Data extracts:
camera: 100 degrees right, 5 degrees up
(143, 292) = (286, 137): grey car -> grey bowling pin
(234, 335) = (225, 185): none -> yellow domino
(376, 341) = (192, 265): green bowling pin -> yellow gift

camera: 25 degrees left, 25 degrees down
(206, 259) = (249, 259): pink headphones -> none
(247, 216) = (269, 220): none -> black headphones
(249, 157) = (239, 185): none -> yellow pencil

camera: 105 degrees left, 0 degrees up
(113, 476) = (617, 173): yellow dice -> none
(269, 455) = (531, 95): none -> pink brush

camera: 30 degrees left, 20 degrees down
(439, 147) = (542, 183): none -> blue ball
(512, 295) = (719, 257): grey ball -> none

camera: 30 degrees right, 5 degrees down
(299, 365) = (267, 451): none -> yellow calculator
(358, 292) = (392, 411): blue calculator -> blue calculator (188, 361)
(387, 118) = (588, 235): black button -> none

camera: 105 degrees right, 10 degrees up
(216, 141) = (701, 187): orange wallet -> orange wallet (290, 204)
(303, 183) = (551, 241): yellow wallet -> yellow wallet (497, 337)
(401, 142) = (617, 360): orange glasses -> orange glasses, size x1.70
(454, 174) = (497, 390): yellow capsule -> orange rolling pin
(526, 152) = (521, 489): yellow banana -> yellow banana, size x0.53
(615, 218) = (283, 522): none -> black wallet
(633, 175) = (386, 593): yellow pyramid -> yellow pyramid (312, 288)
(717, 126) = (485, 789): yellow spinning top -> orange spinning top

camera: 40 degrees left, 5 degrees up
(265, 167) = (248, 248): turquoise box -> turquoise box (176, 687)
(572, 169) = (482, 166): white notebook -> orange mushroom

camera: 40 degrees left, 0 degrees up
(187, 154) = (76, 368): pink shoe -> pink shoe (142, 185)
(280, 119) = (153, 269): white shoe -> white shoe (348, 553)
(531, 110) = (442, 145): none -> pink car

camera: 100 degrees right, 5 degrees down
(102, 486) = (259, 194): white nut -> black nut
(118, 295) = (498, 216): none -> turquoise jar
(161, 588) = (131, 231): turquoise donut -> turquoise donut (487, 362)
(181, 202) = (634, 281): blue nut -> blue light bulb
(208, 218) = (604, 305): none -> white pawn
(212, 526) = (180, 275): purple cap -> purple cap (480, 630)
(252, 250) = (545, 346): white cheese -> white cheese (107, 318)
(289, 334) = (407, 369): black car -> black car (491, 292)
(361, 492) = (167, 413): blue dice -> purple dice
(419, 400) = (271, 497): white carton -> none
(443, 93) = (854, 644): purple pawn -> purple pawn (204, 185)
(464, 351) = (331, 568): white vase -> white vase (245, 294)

Exercise instructions:
Go through the listing above and list every line that has the word "degrees".

Exercise output:
camera: 100 degrees right, 5 degrees up
camera: 25 degrees left, 25 degrees down
camera: 105 degrees left, 0 degrees up
camera: 30 degrees left, 20 degrees down
camera: 30 degrees right, 5 degrees down
camera: 105 degrees right, 10 degrees up
camera: 40 degrees left, 5 degrees up
camera: 40 degrees left, 0 degrees up
camera: 100 degrees right, 5 degrees down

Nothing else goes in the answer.